* _Problem details_
From the entries below, copy exactly the lines from the one that contains "green car [289,196,356,252] ->" through the one that contains "camera: 175 degrees left, 10 degrees up", both included, and only those.

------ Data supplied ------

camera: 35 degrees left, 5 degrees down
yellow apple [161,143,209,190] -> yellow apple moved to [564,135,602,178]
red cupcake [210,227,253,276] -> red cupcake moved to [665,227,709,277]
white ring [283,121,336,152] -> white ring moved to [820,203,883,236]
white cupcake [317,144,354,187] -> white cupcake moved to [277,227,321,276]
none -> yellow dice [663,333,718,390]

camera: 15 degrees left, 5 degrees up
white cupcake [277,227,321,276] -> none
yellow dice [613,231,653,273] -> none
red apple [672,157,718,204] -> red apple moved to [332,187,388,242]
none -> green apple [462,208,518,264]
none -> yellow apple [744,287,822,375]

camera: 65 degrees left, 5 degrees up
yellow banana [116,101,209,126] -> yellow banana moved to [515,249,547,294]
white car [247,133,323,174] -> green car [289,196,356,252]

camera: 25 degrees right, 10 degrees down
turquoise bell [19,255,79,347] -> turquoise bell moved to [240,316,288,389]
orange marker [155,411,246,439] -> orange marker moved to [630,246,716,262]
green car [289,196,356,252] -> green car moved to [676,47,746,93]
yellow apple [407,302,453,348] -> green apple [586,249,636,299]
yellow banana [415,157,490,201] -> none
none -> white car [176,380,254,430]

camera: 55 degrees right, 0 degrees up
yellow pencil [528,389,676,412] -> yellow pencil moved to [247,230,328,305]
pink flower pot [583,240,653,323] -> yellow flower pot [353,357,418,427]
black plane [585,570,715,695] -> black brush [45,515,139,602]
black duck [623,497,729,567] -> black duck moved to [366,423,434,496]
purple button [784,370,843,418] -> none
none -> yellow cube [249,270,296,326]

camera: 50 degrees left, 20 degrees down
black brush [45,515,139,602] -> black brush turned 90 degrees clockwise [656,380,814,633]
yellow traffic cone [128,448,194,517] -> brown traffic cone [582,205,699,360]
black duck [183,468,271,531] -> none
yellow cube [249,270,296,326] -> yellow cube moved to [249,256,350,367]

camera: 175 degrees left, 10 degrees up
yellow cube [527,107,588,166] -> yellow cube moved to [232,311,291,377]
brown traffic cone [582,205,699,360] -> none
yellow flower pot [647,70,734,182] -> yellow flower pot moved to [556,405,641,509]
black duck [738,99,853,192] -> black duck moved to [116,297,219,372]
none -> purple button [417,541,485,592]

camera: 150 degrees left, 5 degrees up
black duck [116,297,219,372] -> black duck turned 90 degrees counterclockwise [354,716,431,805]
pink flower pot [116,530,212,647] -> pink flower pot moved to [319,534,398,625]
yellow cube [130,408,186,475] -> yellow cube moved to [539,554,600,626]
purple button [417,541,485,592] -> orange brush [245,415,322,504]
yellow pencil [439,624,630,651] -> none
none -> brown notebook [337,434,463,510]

------

* _Answer box_
green car [289,196,356,252] -> green car moved to [676,47,746,93]
yellow apple [407,302,453,348] -> green apple [586,249,636,299]
yellow banana [415,157,490,201] -> none
none -> white car [176,380,254,430]

camera: 55 degrees right, 0 degrees up
yellow pencil [528,389,676,412] -> yellow pencil moved to [247,230,328,305]
pink flower pot [583,240,653,323] -> yellow flower pot [353,357,418,427]
black plane [585,570,715,695] -> black brush [45,515,139,602]
black duck [623,497,729,567] -> black duck moved to [366,423,434,496]
purple button [784,370,843,418] -> none
none -> yellow cube [249,270,296,326]

camera: 50 degrees left, 20 degrees down
black brush [45,515,139,602] -> black brush turned 90 degrees clockwise [656,380,814,633]
yellow traffic cone [128,448,194,517] -> brown traffic cone [582,205,699,360]
black duck [183,468,271,531] -> none
yellow cube [249,270,296,326] -> yellow cube moved to [249,256,350,367]

camera: 175 degrees left, 10 degrees up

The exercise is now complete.